What you should do
Your response should consist of the entries below, reproduced exactly and without their images.

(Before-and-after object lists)
↓↓↓

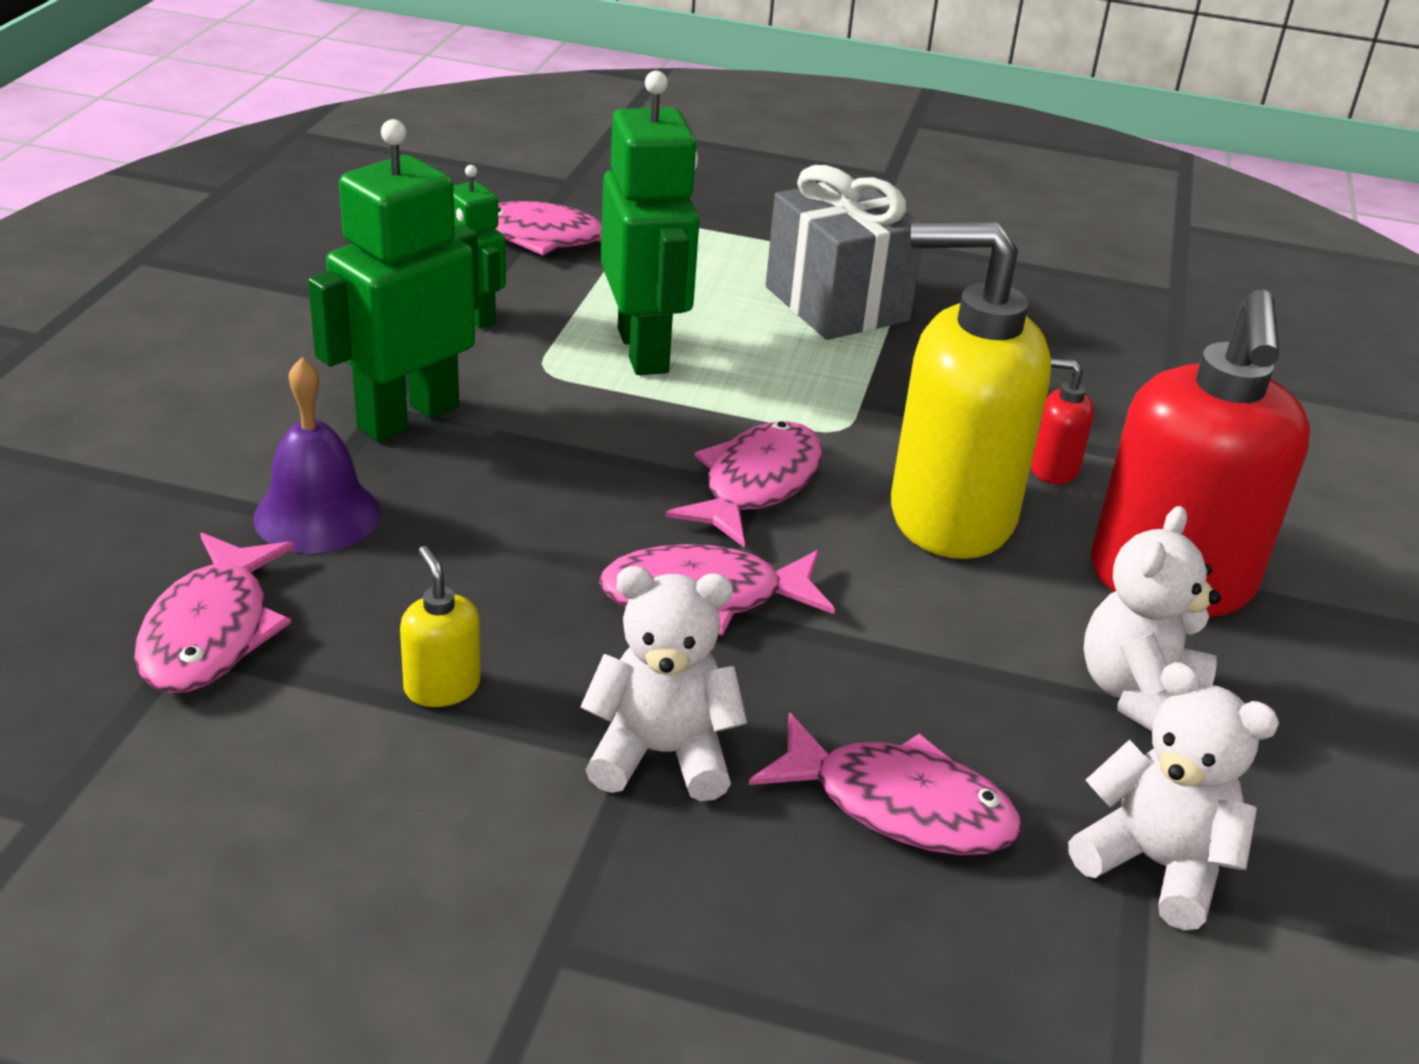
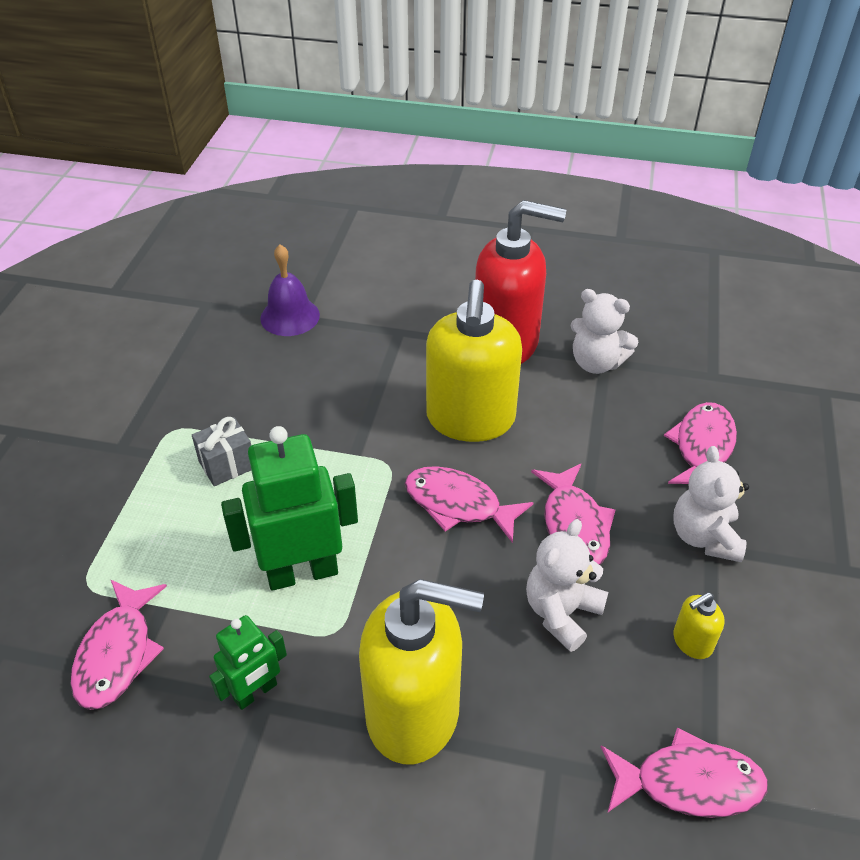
camera: 90 degrees left, 10 degrees up
(317, 515) = (549, 748): purple bell -> purple bell (290, 316)
(407, 417) = (414, 713): green robot -> yellow soap dispenser
(836, 304) = (227, 465): grey gift -> grey gift, size x0.55
(1053, 469) = (415, 375): red soap dispenser -> none
(1155, 864) = (702, 370): white teddy bear -> white teddy bear (561, 613)

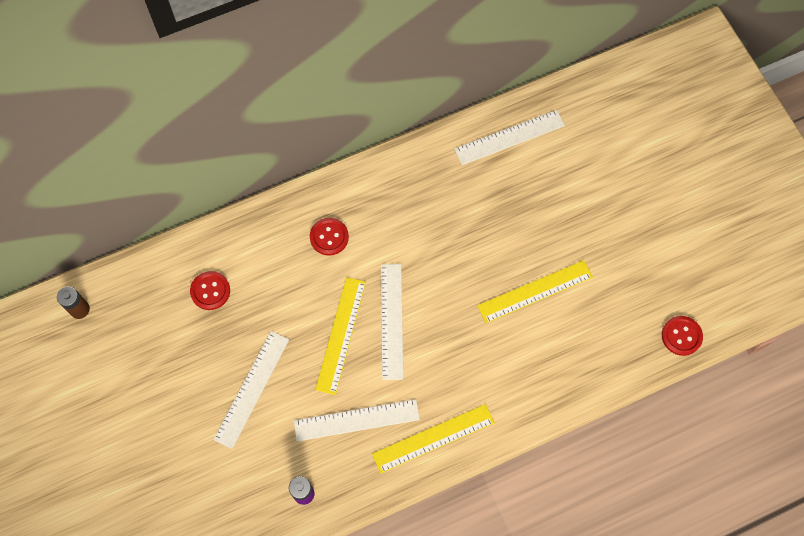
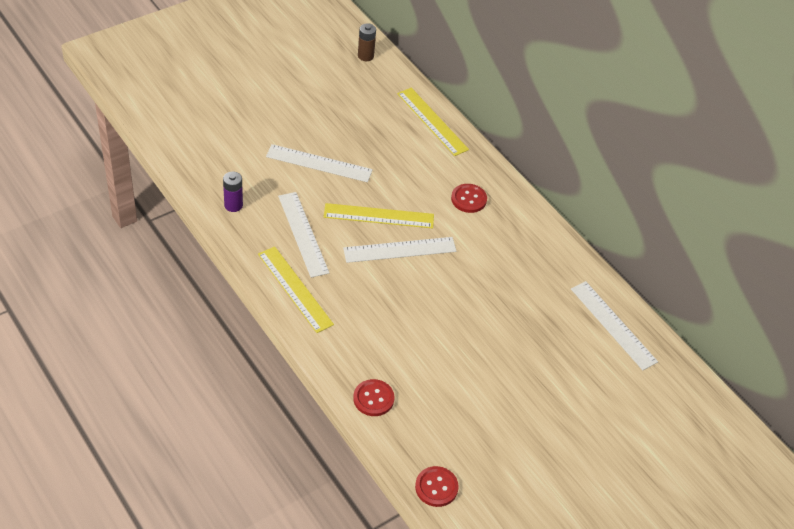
camera: 75 degrees right, 20 degrees down
(210, 291) = (399, 128): red button -> red button (373, 399)
(535, 291) = (455, 356): yellow ruler -> yellow ruler (432, 121)

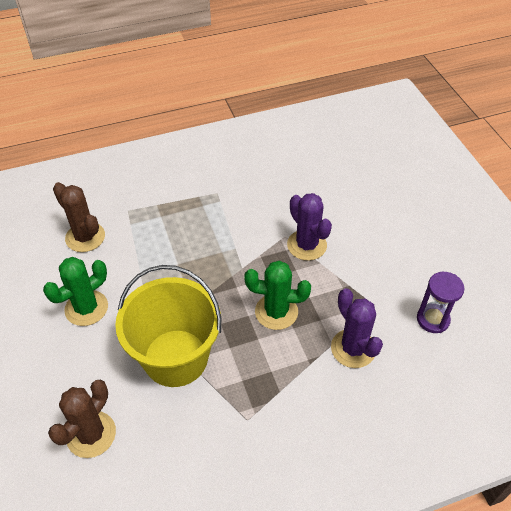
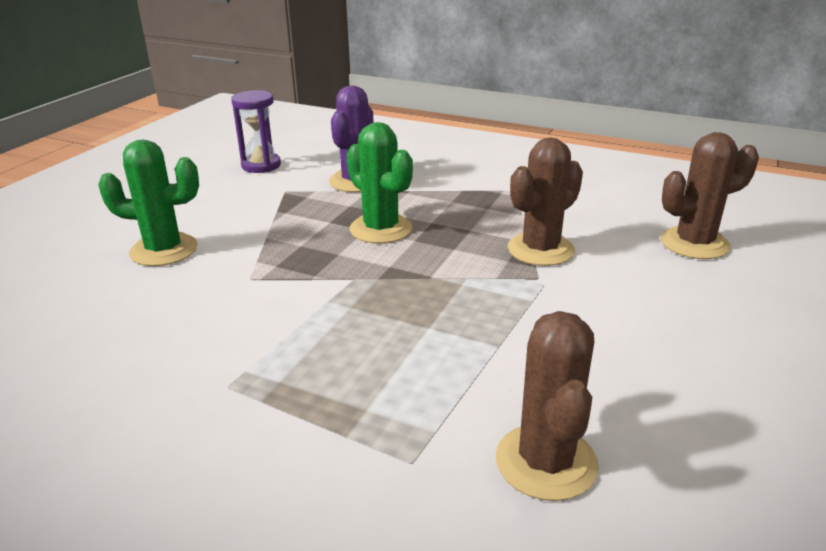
camera: 135 degrees left, 20 degrees down
(86, 308) = (624, 349): green cactus -> green cactus (164, 250)
(175, 358) = (540, 249): yellow bucket -> brown cactus
(307, 245) = (246, 257): purple cactus -> none

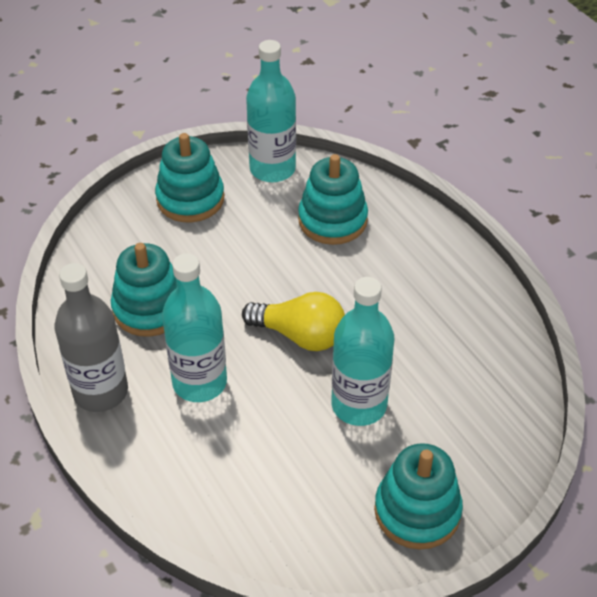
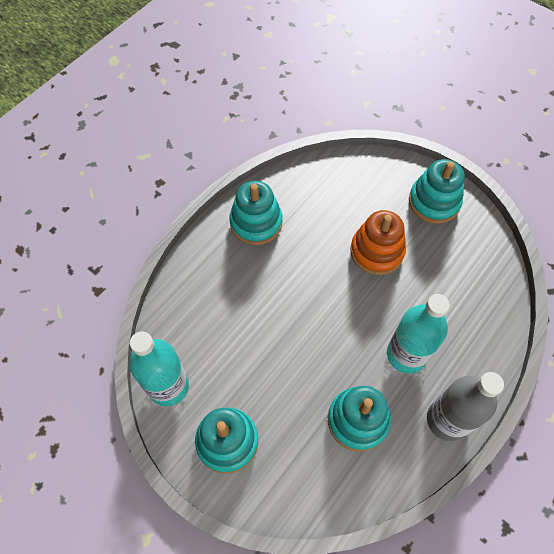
camera: 110 degrees left, 15 degrees up
(300, 335) = (336, 304): yellow light bulb -> none
(332, 220) = (215, 319): turquoise stacking toy -> turquoise stacking toy (256, 222)
(359, 405) = (377, 251): turquoise bottle -> orange stacking toy

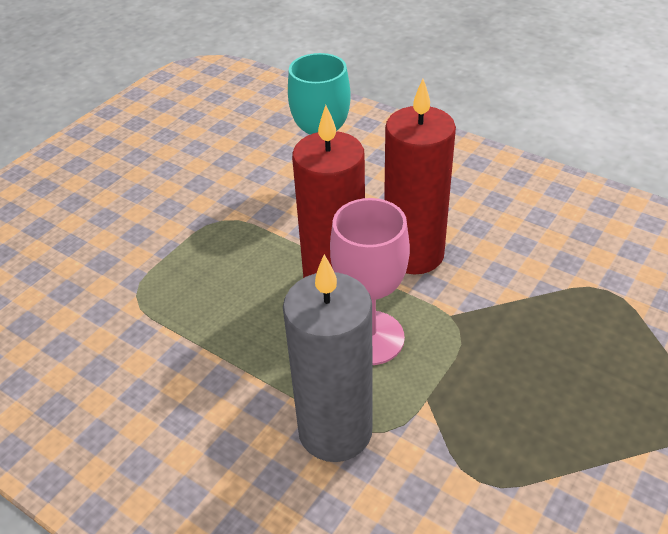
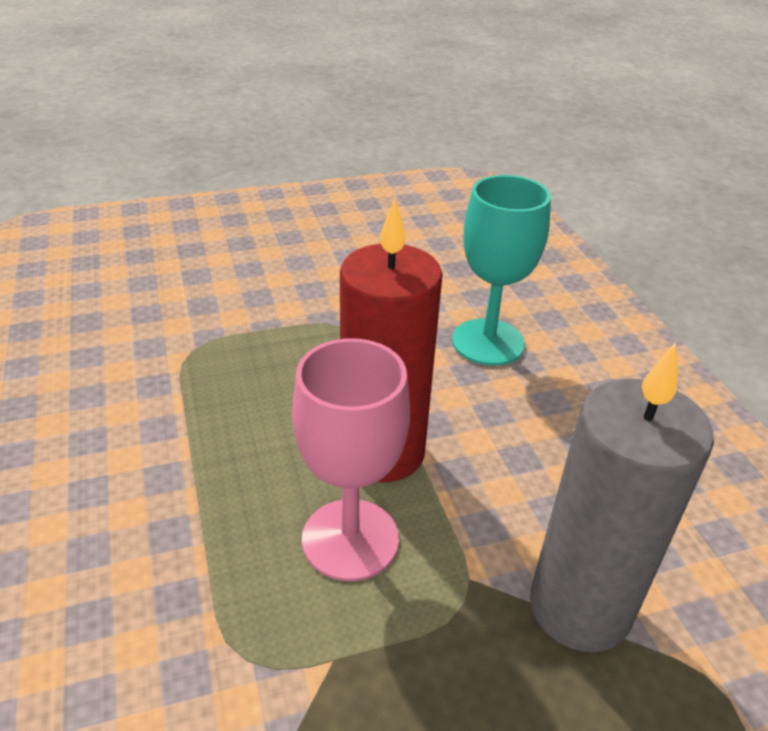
camera: 35 degrees right, 5 degrees down
(335, 431) = (199, 616): grey candle -> grey candle (579, 607)
(413, 254) = (502, 479): red candle -> none

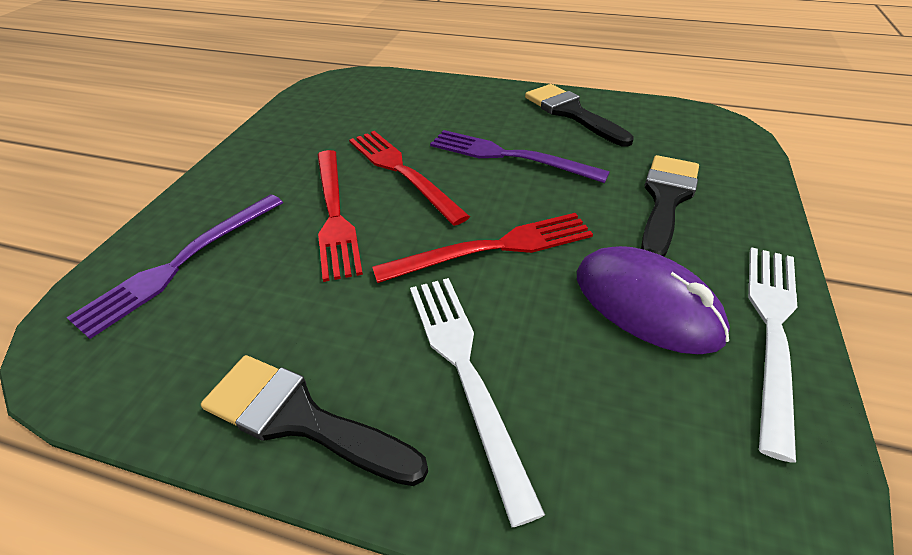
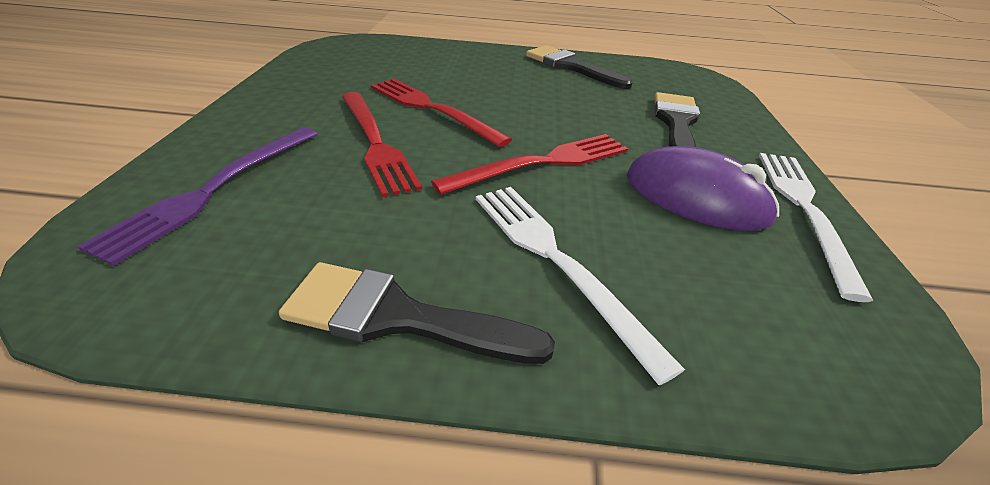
camera: 15 degrees left, 5 degrees down
(509, 156) = (529, 96): purple fork -> none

↑↑↑

Written response
camera: 90 degrees left, 10 degrees up
(317, 515) = (549, 748): purple bell -> purple bell (290, 316)
(407, 417) = (414, 713): green robot -> yellow soap dispenser
(836, 304) = (227, 465): grey gift -> grey gift, size x0.55
(1053, 469) = (415, 375): red soap dispenser -> none
(1155, 864) = (702, 370): white teddy bear -> white teddy bear (561, 613)

camera: 75 degrees right, 20 degrees down
(210, 291) = (399, 128): red button -> red button (373, 399)
(535, 291) = (455, 356): yellow ruler -> yellow ruler (432, 121)

camera: 135 degrees left, 20 degrees down
(86, 308) = (624, 349): green cactus -> green cactus (164, 250)
(175, 358) = (540, 249): yellow bucket -> brown cactus
(307, 245) = (246, 257): purple cactus -> none

camera: 110 degrees left, 15 degrees up
(300, 335) = (336, 304): yellow light bulb -> none
(332, 220) = (215, 319): turquoise stacking toy -> turquoise stacking toy (256, 222)
(359, 405) = (377, 251): turquoise bottle -> orange stacking toy

camera: 35 degrees right, 5 degrees down
(335, 431) = (199, 616): grey candle -> grey candle (579, 607)
(413, 254) = (502, 479): red candle -> none

camera: 15 degrees left, 5 degrees down
(509, 156) = (529, 96): purple fork -> none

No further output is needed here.